=== What the exercise asks ===
Reproduce every line of the data below, request lines included, and shift each coordinate in the answers by adding 55 to both of its numbers. Omit the pictures from your output.

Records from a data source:

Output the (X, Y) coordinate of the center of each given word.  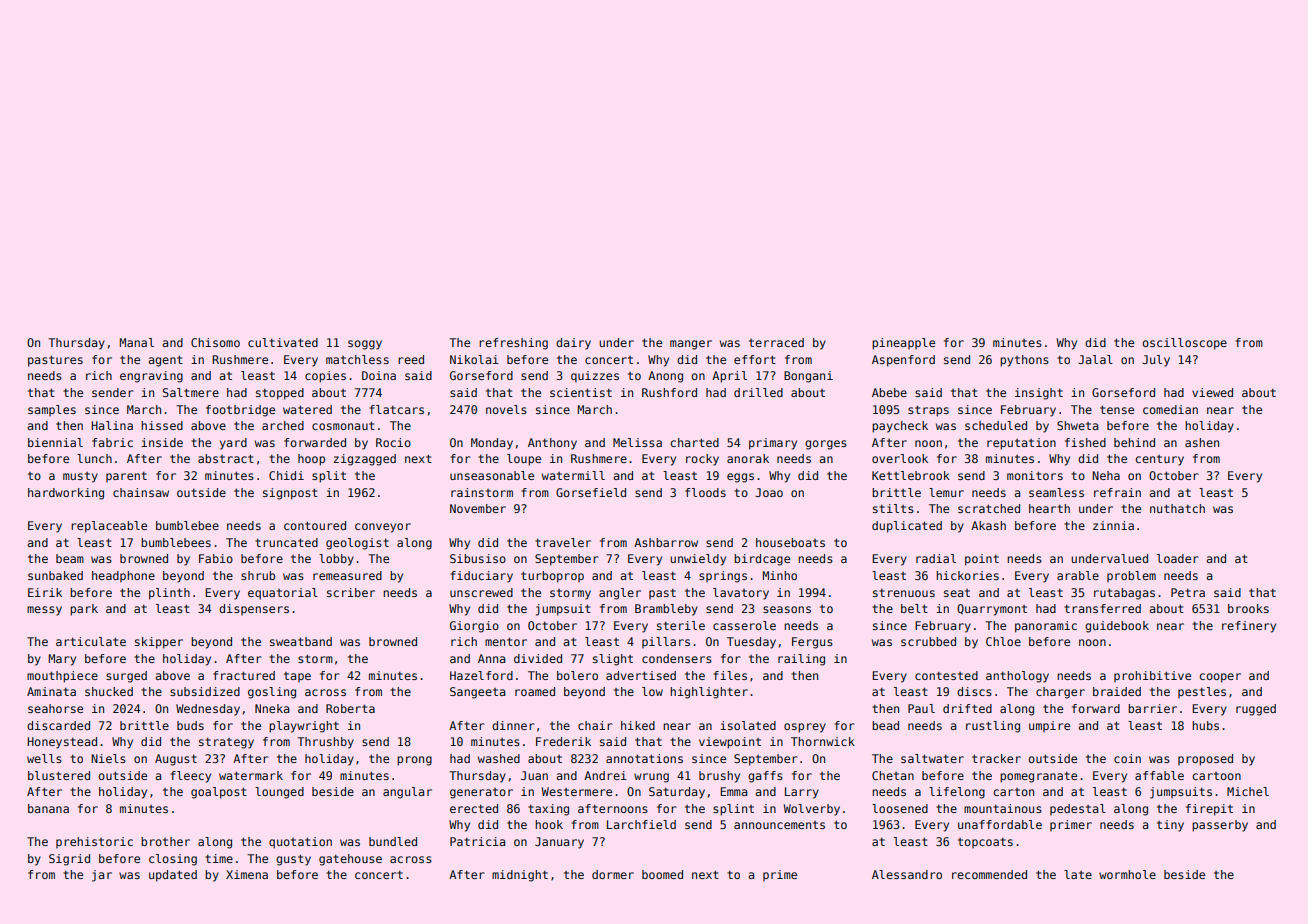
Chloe (1003, 641)
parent (126, 477)
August (176, 760)
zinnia (1113, 525)
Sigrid (69, 860)
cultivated (283, 342)
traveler (563, 542)
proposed (1205, 760)
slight (613, 660)
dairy (573, 344)
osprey (805, 728)
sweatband (301, 641)
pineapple (903, 344)
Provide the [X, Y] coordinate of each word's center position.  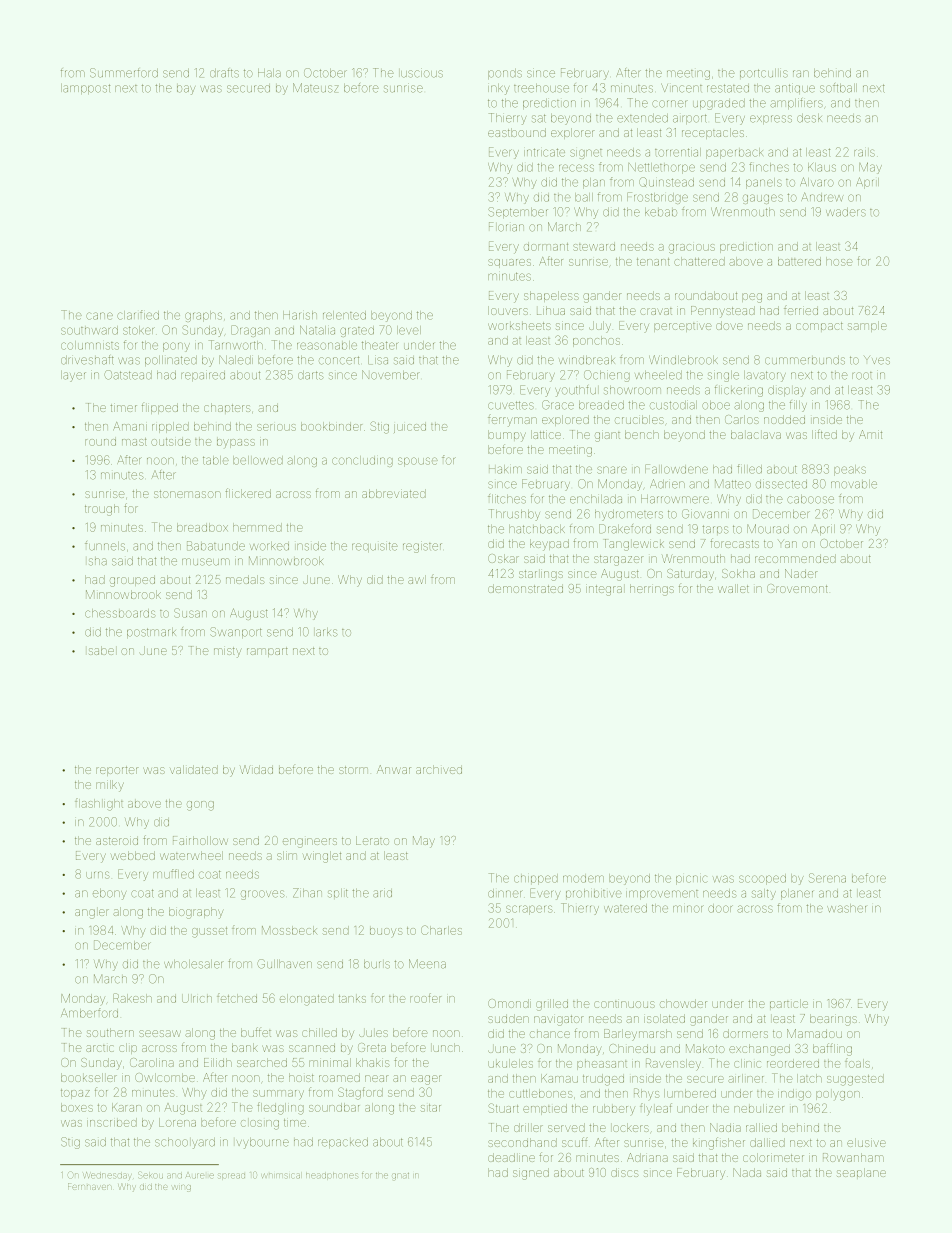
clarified [138, 315]
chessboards [120, 613]
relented [344, 315]
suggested [855, 1080]
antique [795, 88]
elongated [307, 1000]
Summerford [124, 73]
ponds [505, 74]
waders [846, 212]
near [377, 1078]
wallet [733, 588]
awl [417, 579]
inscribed [112, 1122]
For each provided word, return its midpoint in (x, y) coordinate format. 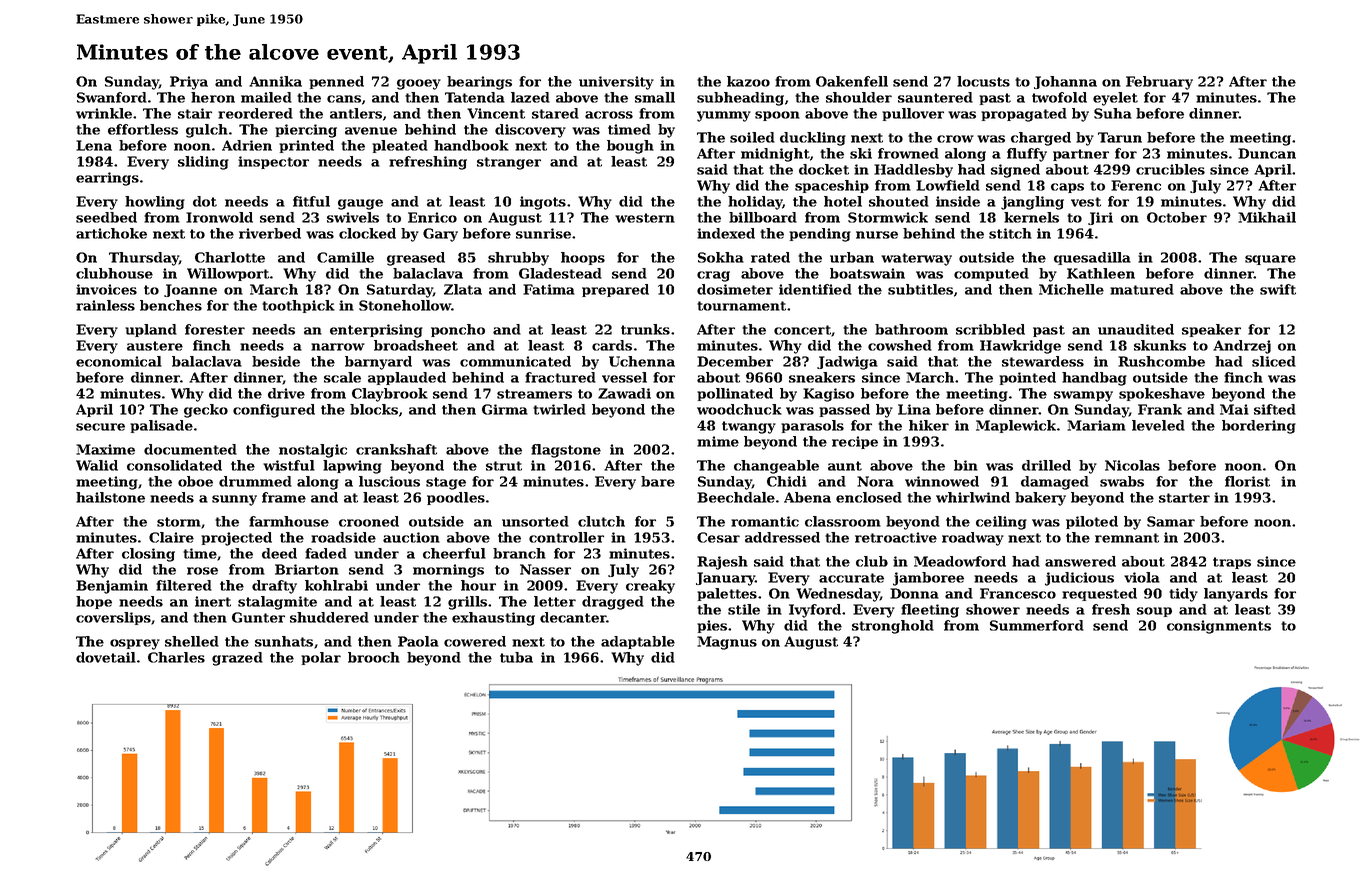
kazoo (748, 81)
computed (991, 274)
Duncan (1267, 153)
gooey (419, 84)
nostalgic (313, 451)
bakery (1040, 499)
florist (1247, 481)
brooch (374, 657)
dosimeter (735, 289)
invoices (106, 289)
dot (205, 201)
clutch (601, 521)
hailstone (110, 497)
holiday (755, 203)
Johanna (1065, 82)
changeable (776, 467)
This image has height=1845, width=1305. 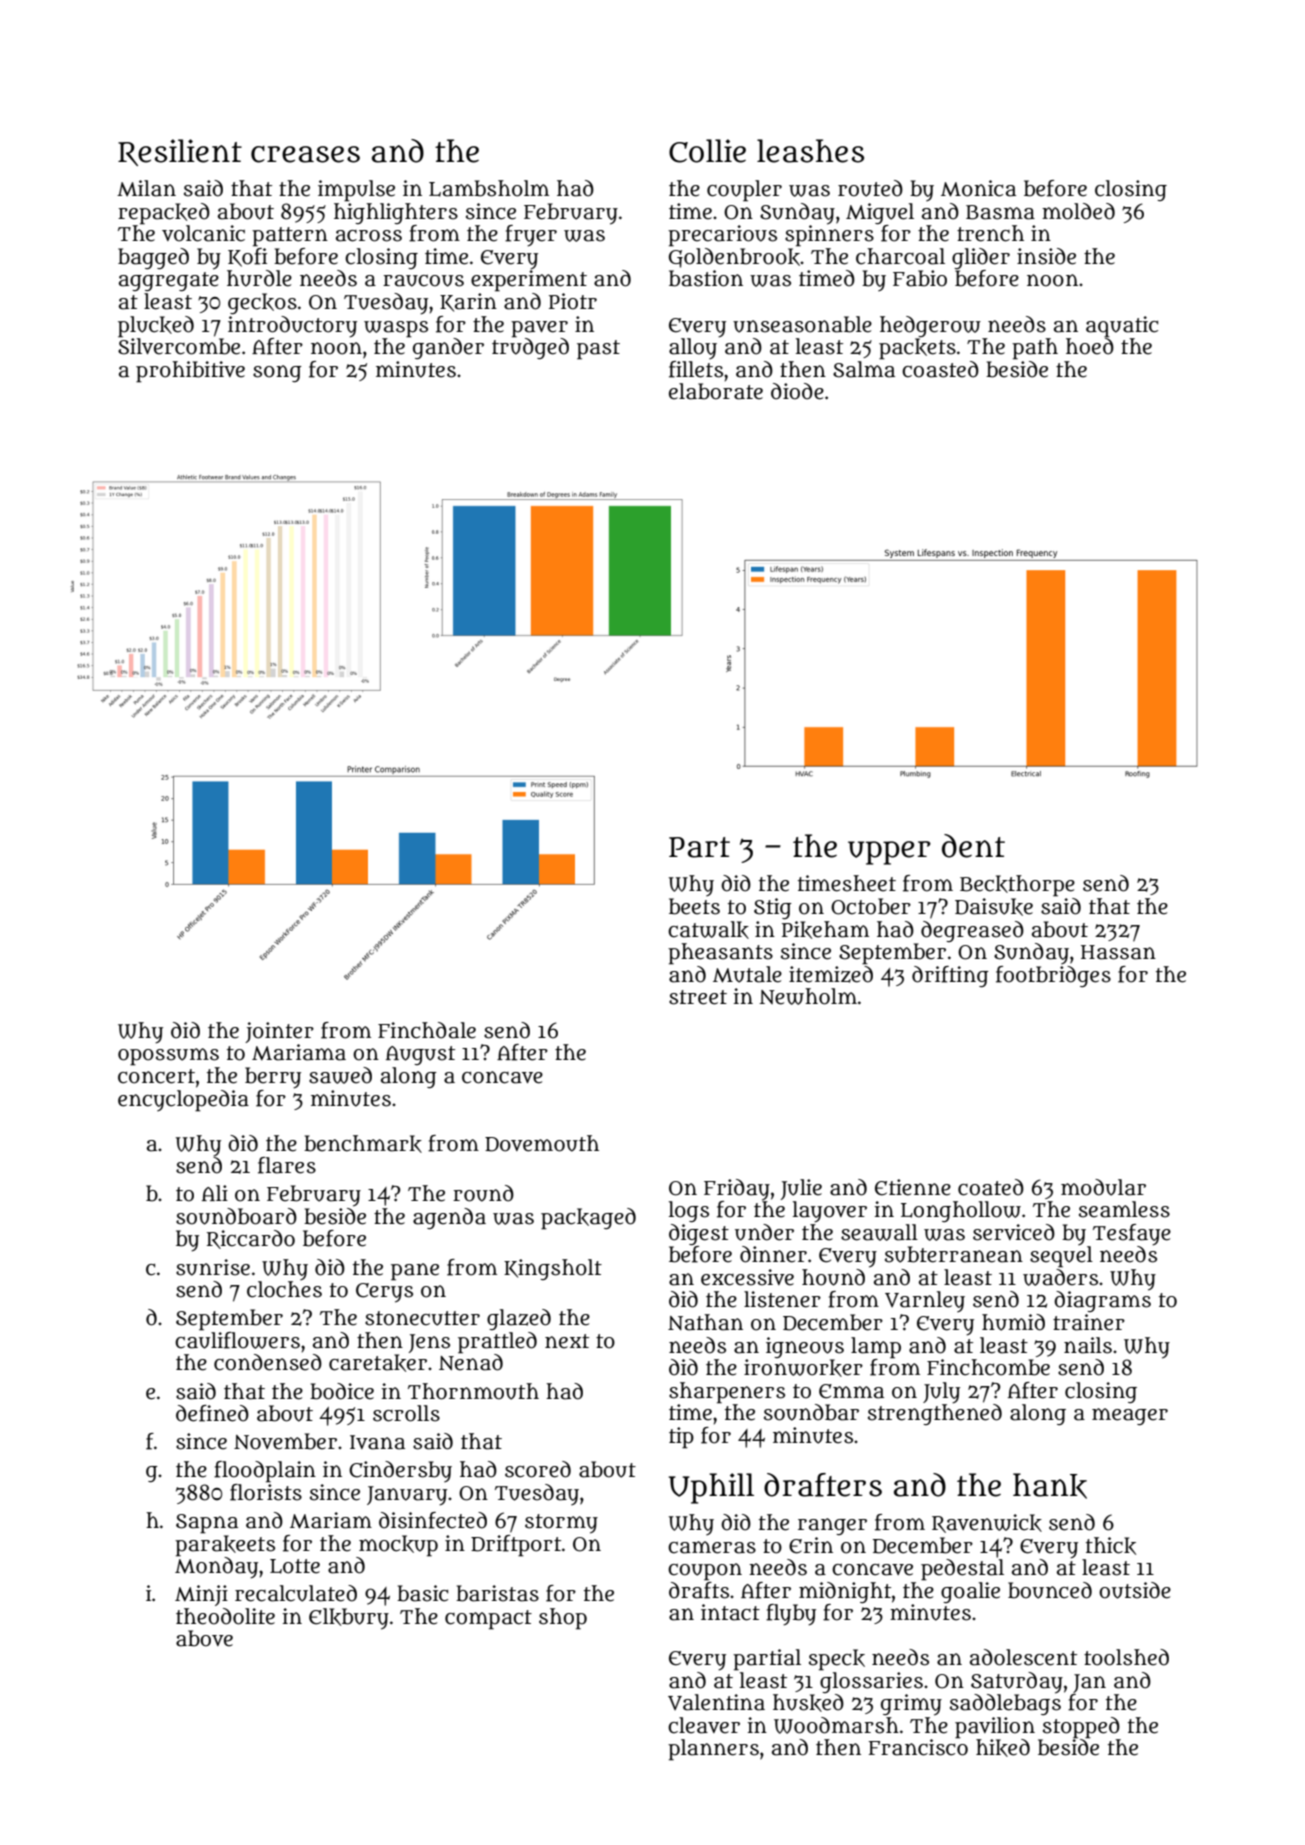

=== Correct result ===
Output the (X, Y) coordinate of the center of each given word.  
Chloe (1058, 696)
parent (181, 532)
August (231, 815)
zinnia (1168, 580)
Sigrid (124, 915)
cultivated (338, 397)
traveler (618, 597)
proposed (1260, 815)
slight (668, 715)
dairy (628, 399)
osprey (860, 783)
sweatband (356, 696)
pineapple (958, 399)
Provide the [X, Y] coordinate of each word's center position.  
clarified [193, 370]
chessboards [175, 668]
relented [399, 370]
suggested [910, 1135]
antique [850, 143]
elongated [362, 1055]
Summerford [179, 128]
ponds [560, 129]
waders [901, 267]
near [432, 1133]
wallet [788, 643]
awl [472, 634]
inscribed [167, 1177]
For each provided word, return its midpoint in (x, y) coordinate format. 
kazoo (803, 136)
computed (1046, 329)
Duncan (1322, 208)
gooey (474, 139)
nostalgic (368, 506)
bakery (1095, 554)
florist (1302, 536)
brooch (429, 712)
dosimeter (790, 344)
invoices (161, 344)
dot (260, 256)
clutch (656, 576)
hailstone (165, 552)
holiday (810, 258)
Johanna (1120, 137)
changeable (831, 522)
This image has height=1845, width=1305. 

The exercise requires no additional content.